Data items:
##########
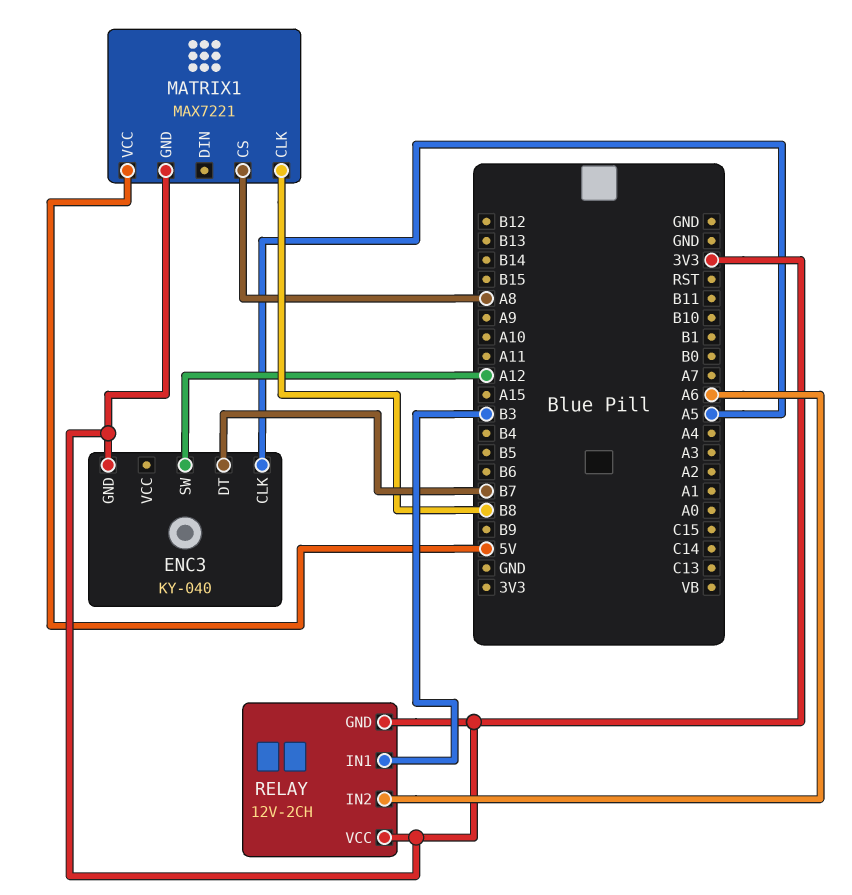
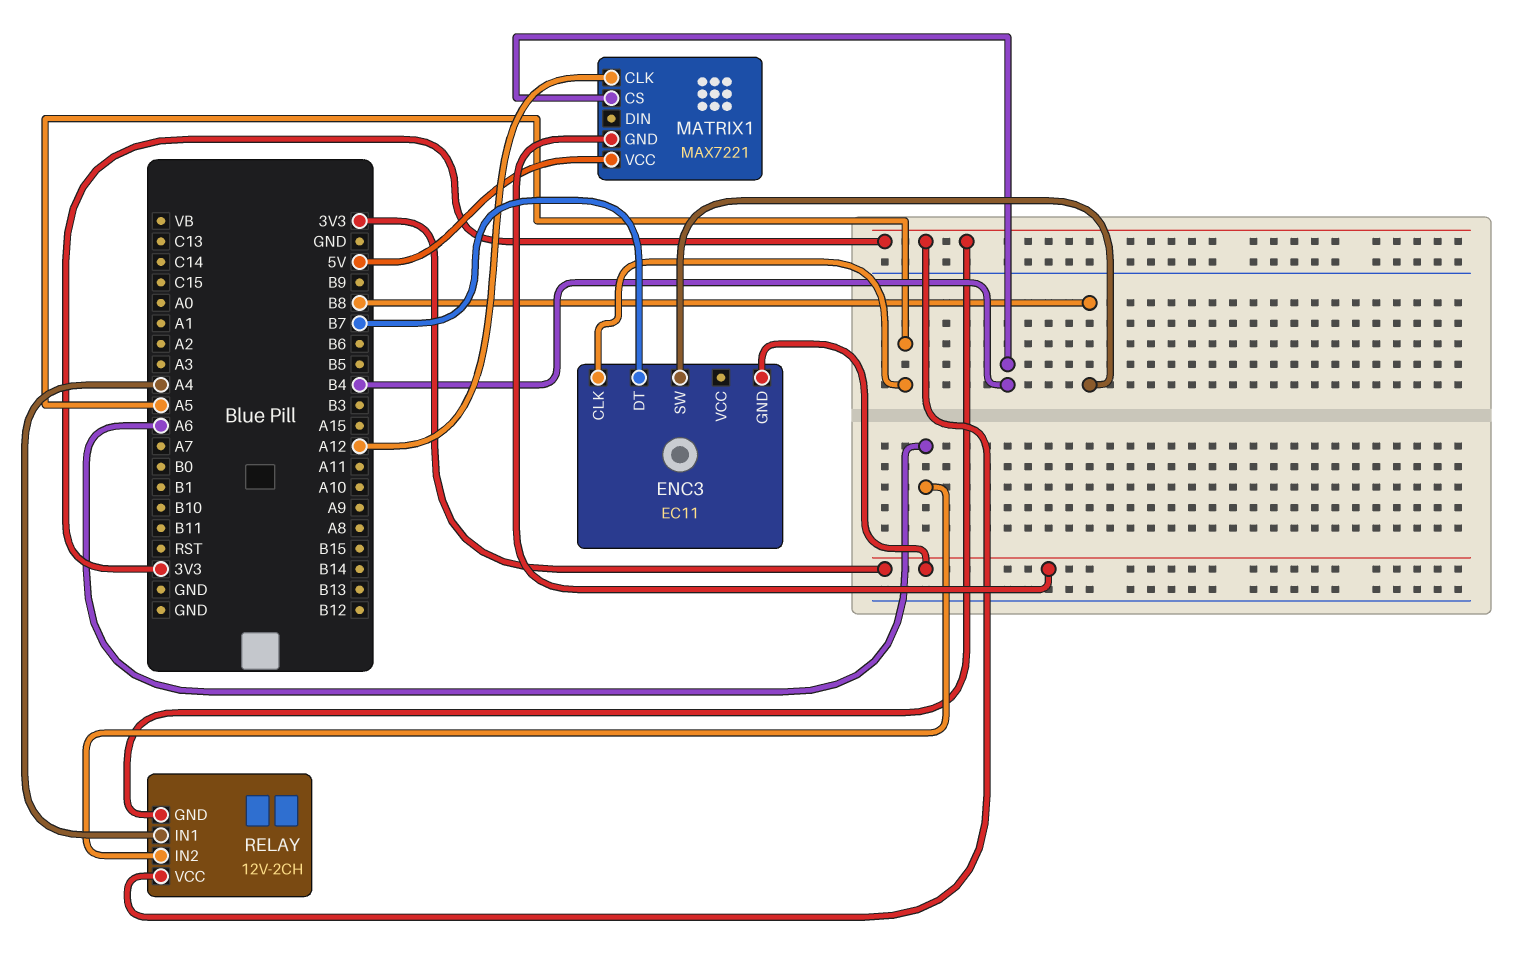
ENC3: KY-040 -> EC11
ENC3 pin SW: A12 -> B8
MATRIX1 pin CLK: B8 -> A12
MATRIX1 pin CS: A8 -> B4
RELAY pin IN1: B3 -> A4

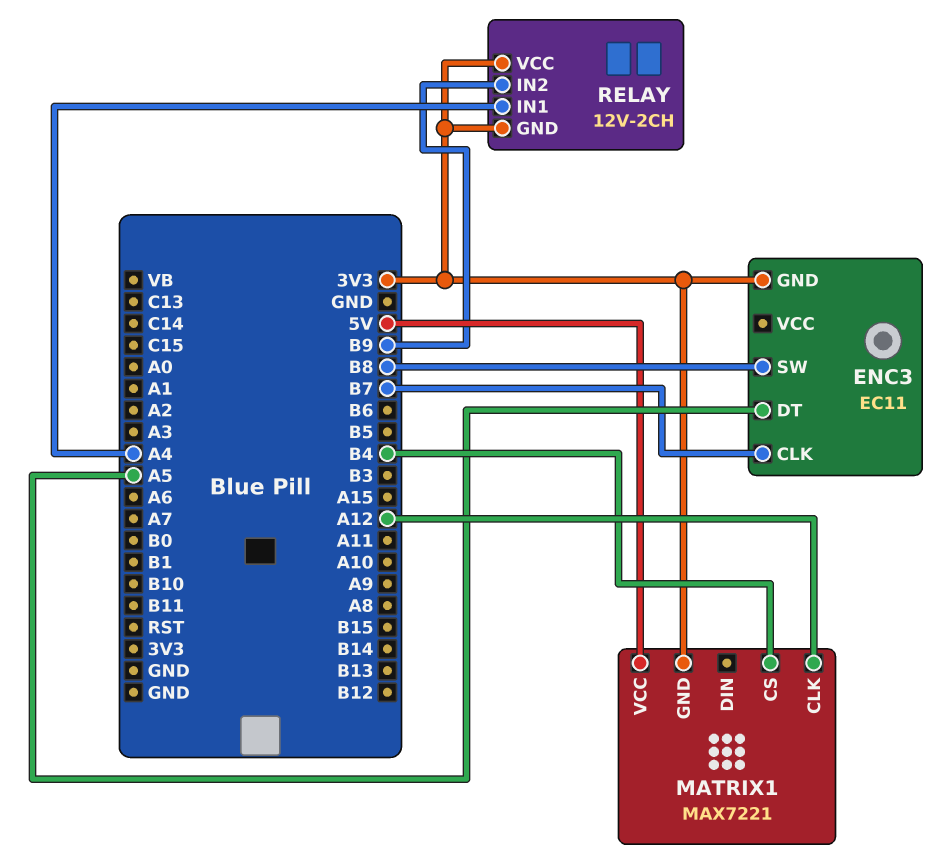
ENC3 pin CLK: A5 -> B7
ENC3 pin DT: B7 -> A5
RELAY pin IN2: A6 -> B9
##########
> **What is being asked**
With the images left out, set down every entry exactly.

> **Answer to the problem**
ENC3: KY-040 -> EC11
ENC3 pin SW: A12 -> B8
MATRIX1 pin CLK: B8 -> A12
MATRIX1 pin CS: A8 -> B4
RELAY pin IN1: B3 -> A4

ENC3 pin CLK: A5 -> B7
ENC3 pin DT: B7 -> A5
RELAY pin IN2: A6 -> B9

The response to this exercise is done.